TASK PROMPT
Should a line below contain the word "orange", report it.

(Synthetic shape transformation data)
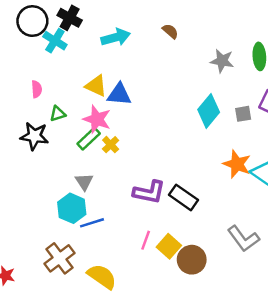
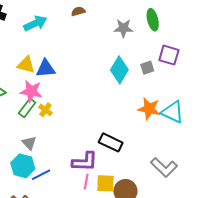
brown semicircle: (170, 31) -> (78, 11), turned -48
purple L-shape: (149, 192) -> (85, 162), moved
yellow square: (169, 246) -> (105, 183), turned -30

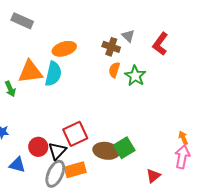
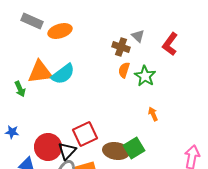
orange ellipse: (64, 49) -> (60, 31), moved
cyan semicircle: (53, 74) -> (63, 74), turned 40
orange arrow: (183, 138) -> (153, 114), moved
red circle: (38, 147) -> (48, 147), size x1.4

YOUR SOLUTION
orange ellipse: (64, 49) -> (60, 31), moved
orange arrow: (183, 138) -> (153, 114), moved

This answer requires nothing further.